STORED DATA ->
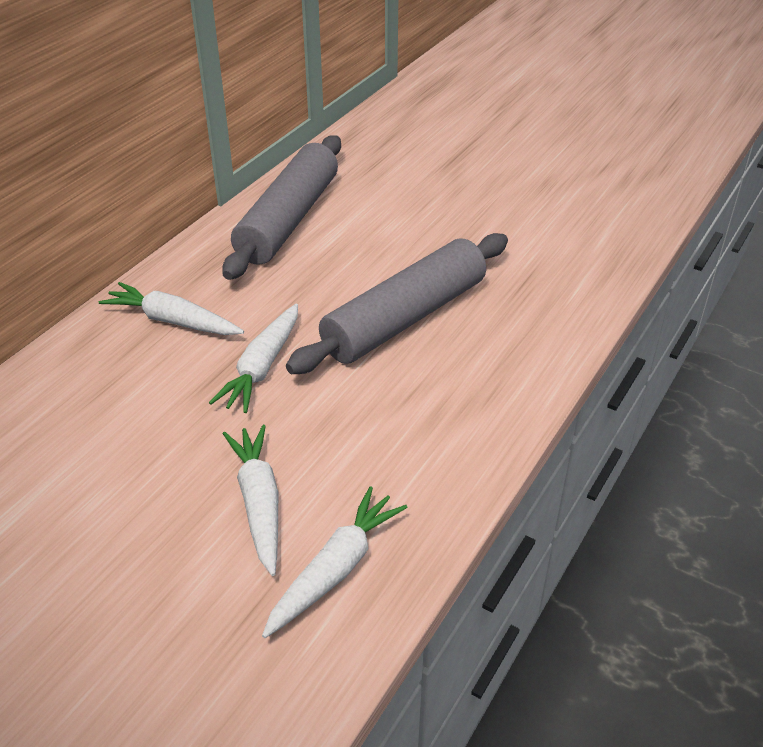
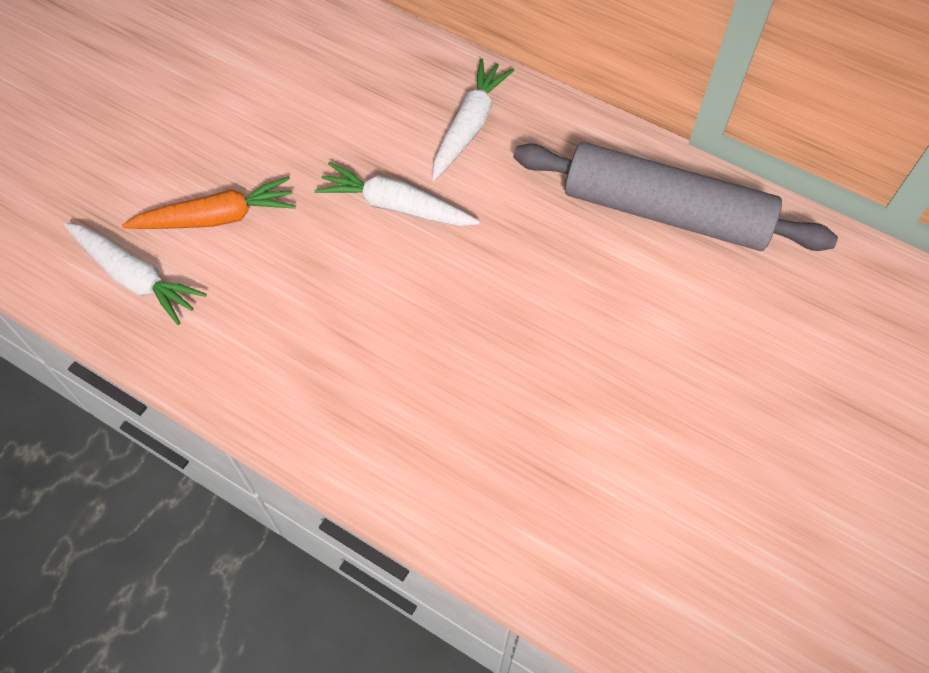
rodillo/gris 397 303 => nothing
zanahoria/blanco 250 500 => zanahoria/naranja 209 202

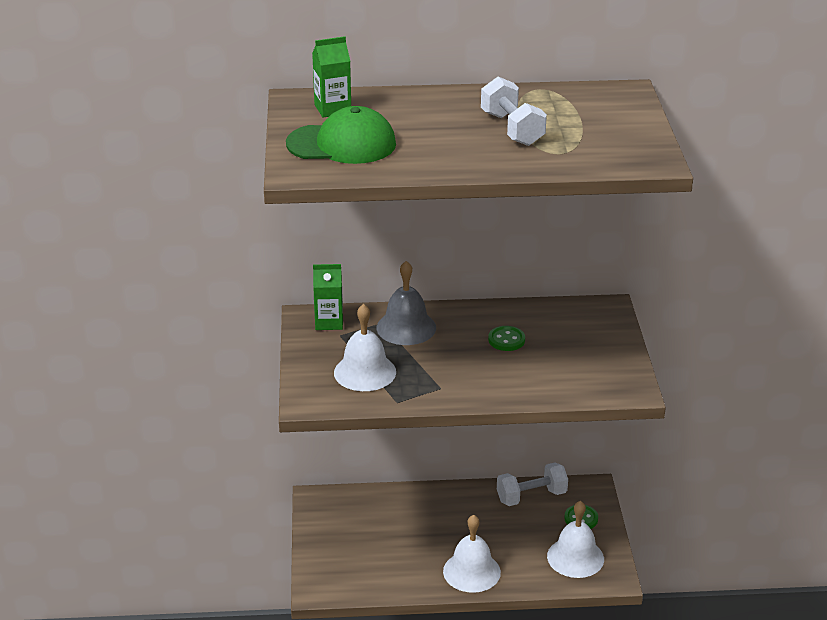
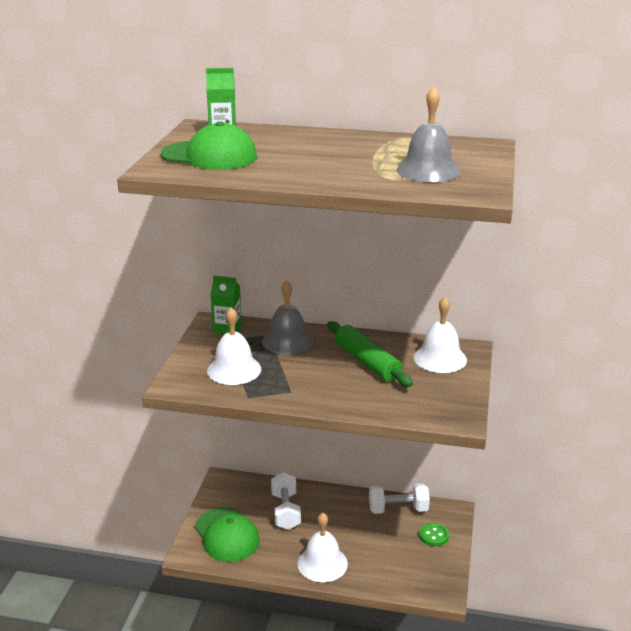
nothing => gorra/verde 227 535
nothing => campana/gris 428 134
mancuerna/blanco 514 111 => mancuerna/blanco 286 501, move
campana/blanco 575 539 => campana/blanco 440 335, move
botón/verde 506 338 => rodillo/verde 370 354

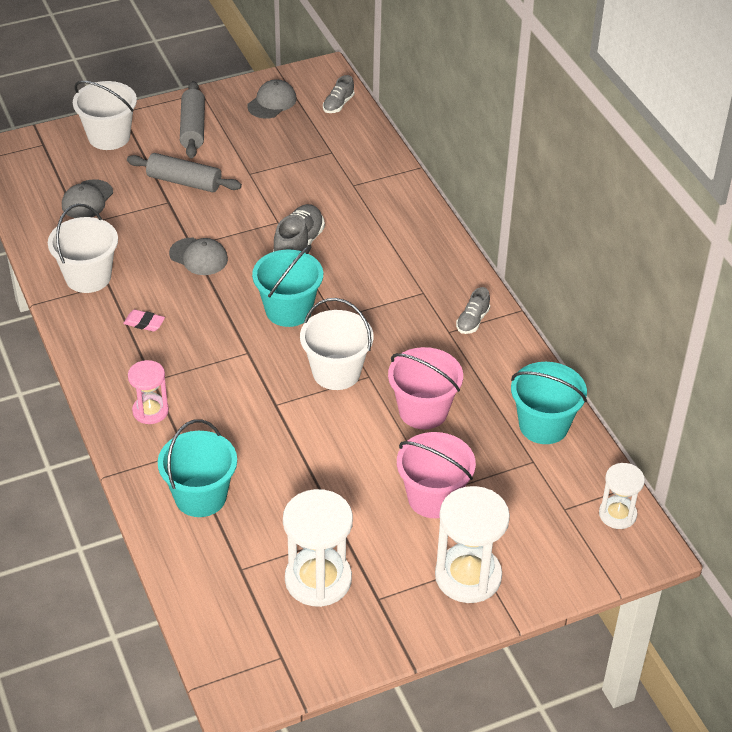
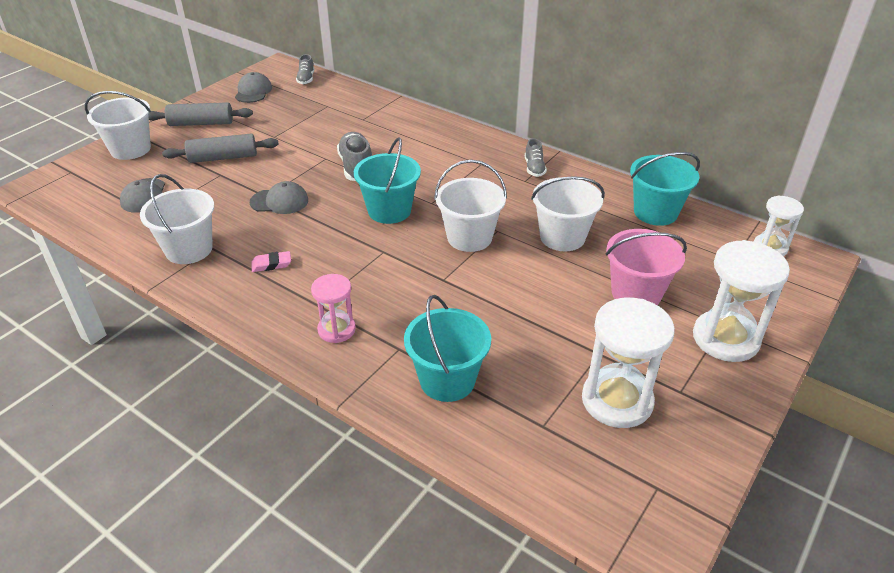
balde/rosa 425 388 => balde/blanco 568 213
rodillo/gris 192 119 => rodillo/gris 200 114, 60 degrees counterclockwise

ASSIGNED TASK -> Only lines of the data holding the word "nothing" go in the answer. Please copy each of them.

TASK RESPONSE ->
rodillo/gris 397 303 => nothing
nothing => gorra/verde 227 535
nothing => campana/gris 428 134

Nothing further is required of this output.